Report each line of the entries below that includes "none".

++++++++++

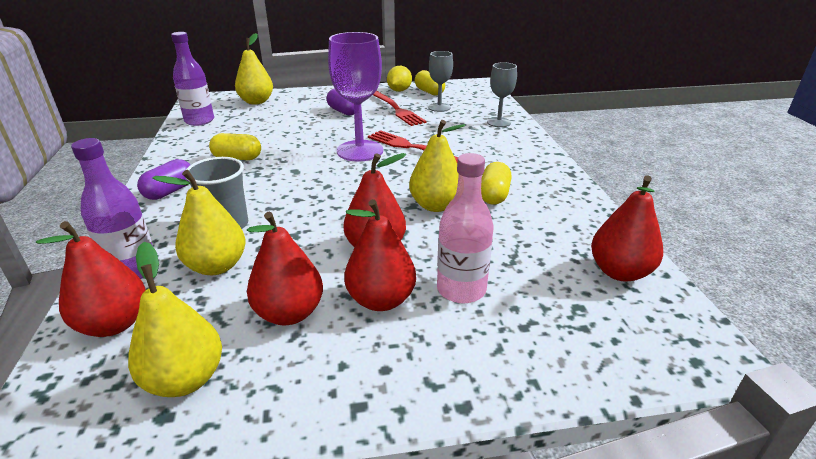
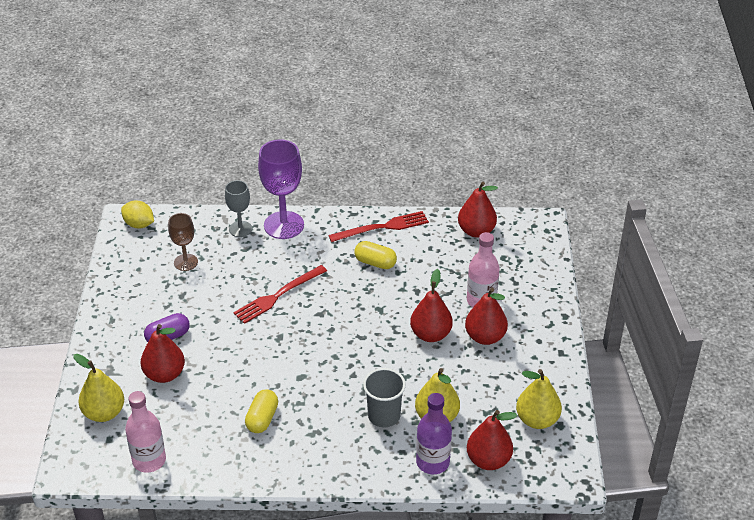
camera: 80 degrees left, 10 degrees up
(170, 191) = (318, 460): purple capsule -> none
(199, 121) = (149, 460): purple bottle -> pink bottle
(289, 313) = (490, 378): red pear -> red pear (164, 374)
(360, 151) = (273, 331): purple goblet -> purple goblet (284, 225)
(396, 109) = (177, 295): red fork -> red fork (382, 227)
(399, 90) = (120, 286): yellow lemon -> yellow lemon (139, 224)
(429, 92) = (135, 262): yellow capsule -> none
(435, 205) = (382, 296): yellow pear -> none
(439, 107) = (186, 262): grey goblet -> brown goblet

++++++++++

#### [Reply to the exercise]
(170, 191) = (318, 460): purple capsule -> none
(429, 92) = (135, 262): yellow capsule -> none
(435, 205) = (382, 296): yellow pear -> none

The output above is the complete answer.